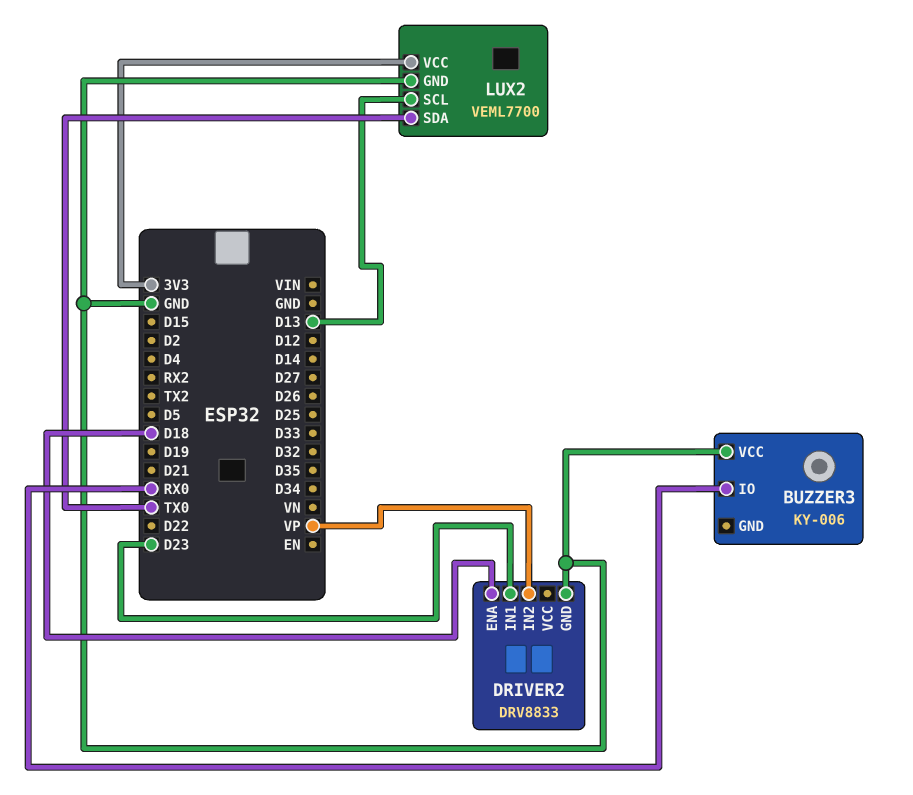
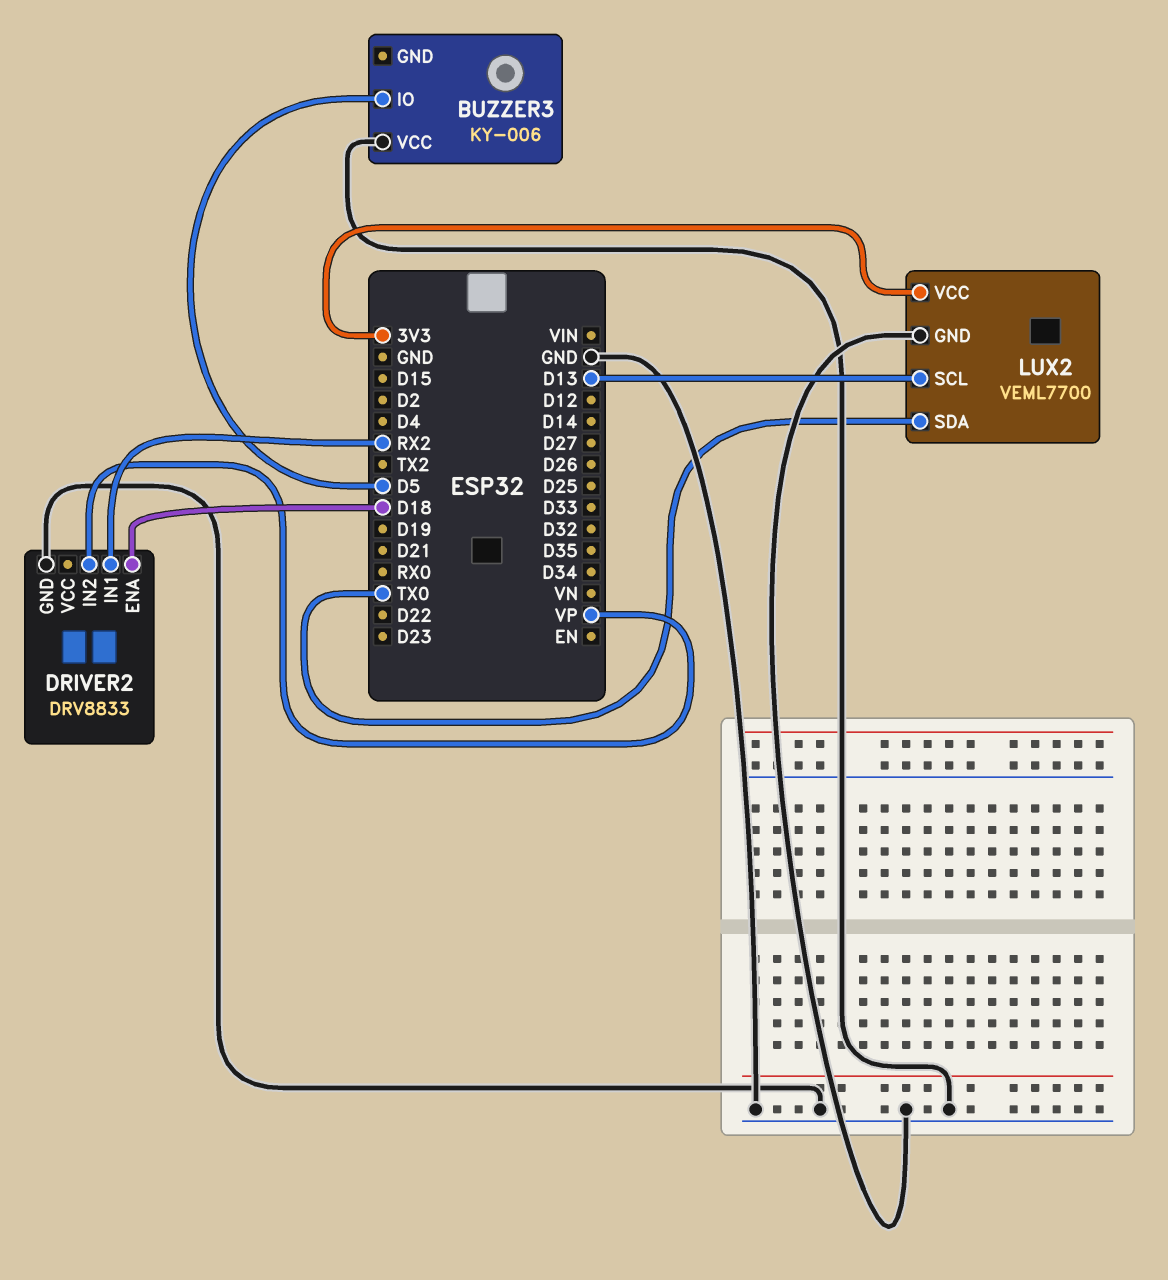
BUZZER3 pin IO: RX0 -> D5
DRIVER2 pin IN1: D23 -> RX2

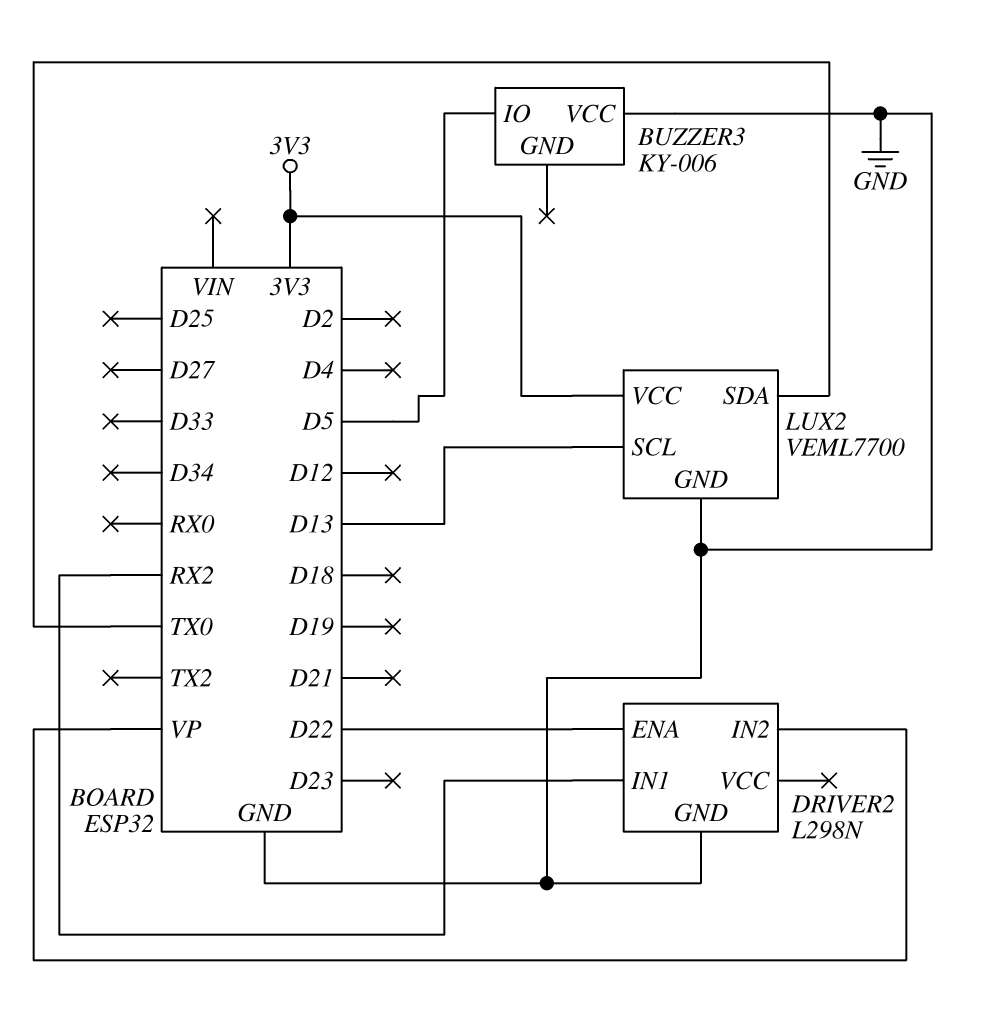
DRIVER2: DRV8833 -> L298N
DRIVER2 pin ENA: D18 -> D22

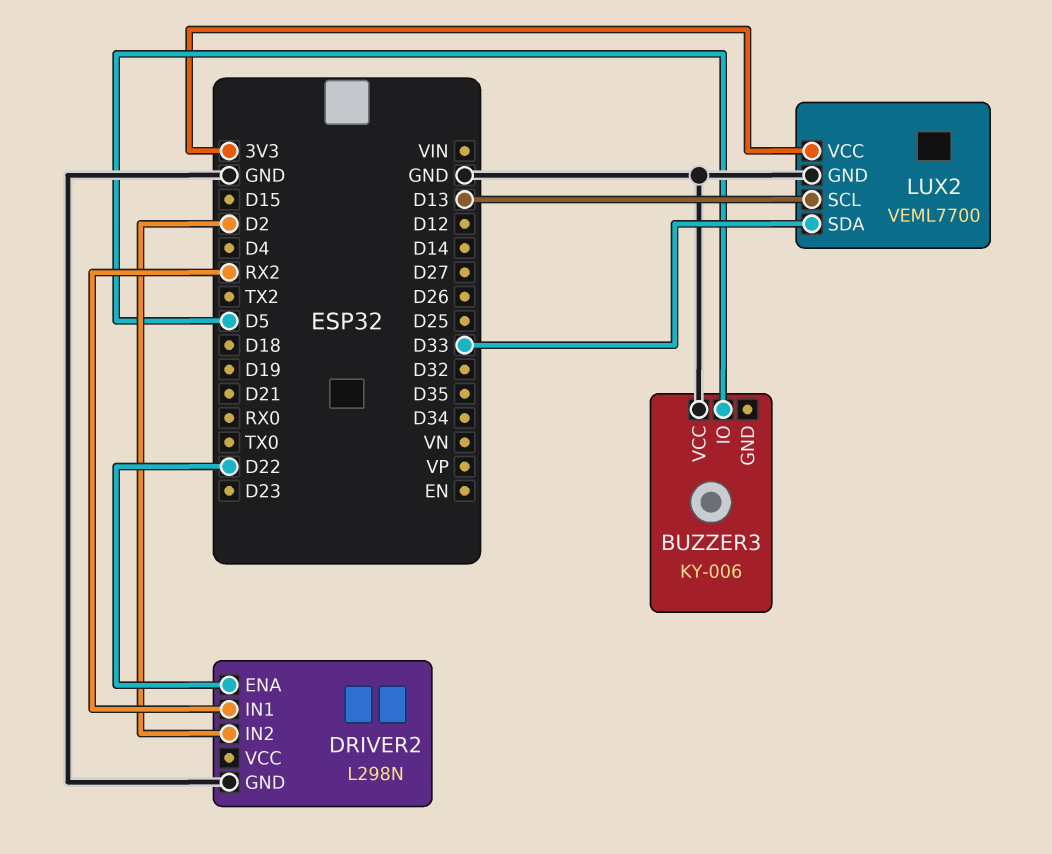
DRIVER2 pin IN2: VP -> D2
LUX2 pin SDA: TX0 -> D33

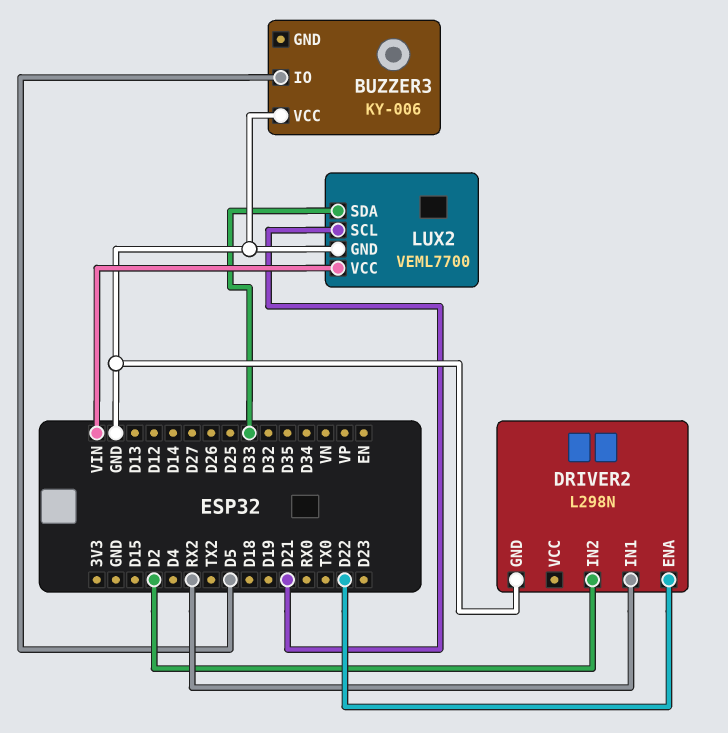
LUX2 pin SCL: D13 -> D21
LUX2 pin VCC: 3V3 -> VIN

◆ TASK ITEM ◆
Leaving out the pictures, restate word for word the lines above from the one containing "LUX2 pin SDA: TX0 -> D33" through the end of the records, both ends included.

◆ ANSWER TO THIS PROBLEM ◆
LUX2 pin SDA: TX0 -> D33

LUX2 pin SCL: D13 -> D21
LUX2 pin VCC: 3V3 -> VIN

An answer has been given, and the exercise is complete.